● Records supplied:
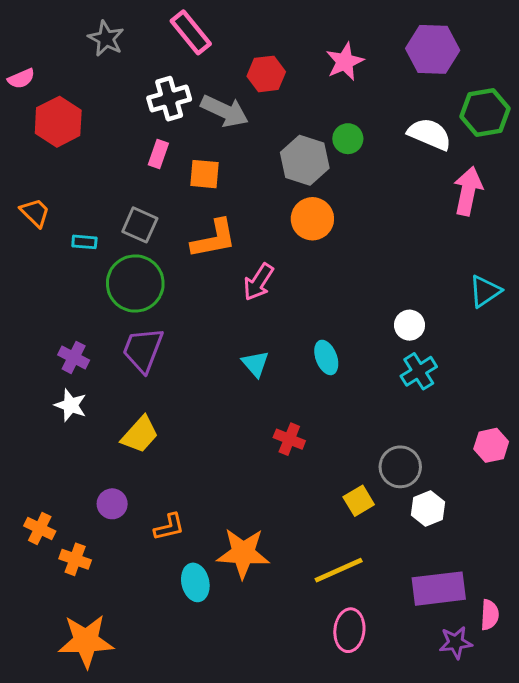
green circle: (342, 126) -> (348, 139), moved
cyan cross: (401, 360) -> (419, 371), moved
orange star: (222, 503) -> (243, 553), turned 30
==
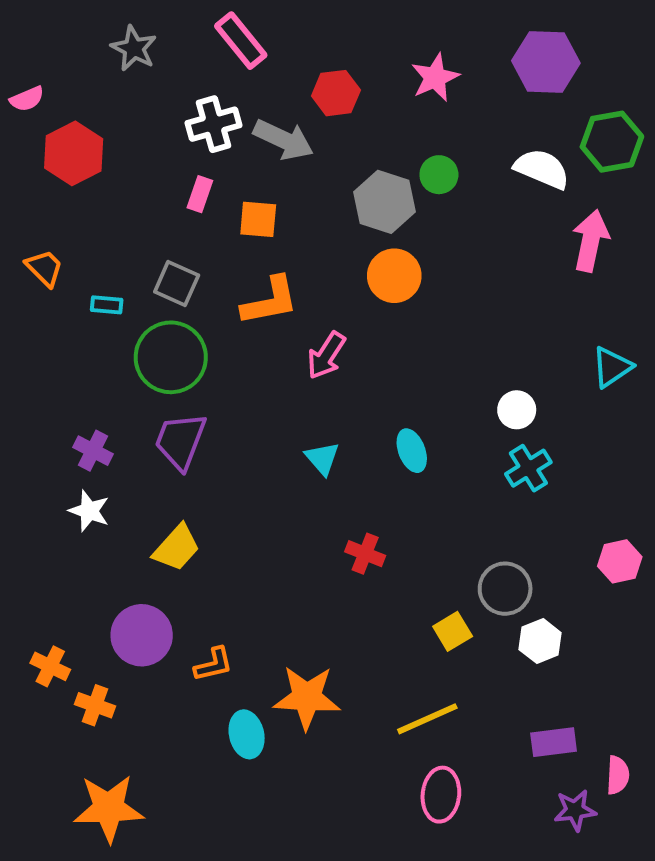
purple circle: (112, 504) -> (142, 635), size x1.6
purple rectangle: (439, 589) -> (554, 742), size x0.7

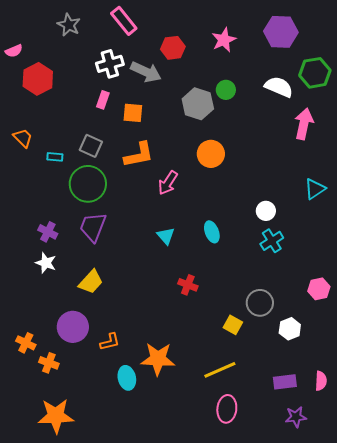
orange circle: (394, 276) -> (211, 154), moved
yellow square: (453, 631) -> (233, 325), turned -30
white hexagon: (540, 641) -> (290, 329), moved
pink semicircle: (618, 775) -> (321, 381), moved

● Task details: Take the stretch of lines above from the one containing "cyan cross: (401, 360) -> (419, 371), moved" through the one containing "orange star: (222, 503)" and repeat it exactly, adding no other line.

● Solution for this task:
cyan cross: (401, 360) -> (419, 371), moved
orange star: (222, 503) -> (243, 553), turned 30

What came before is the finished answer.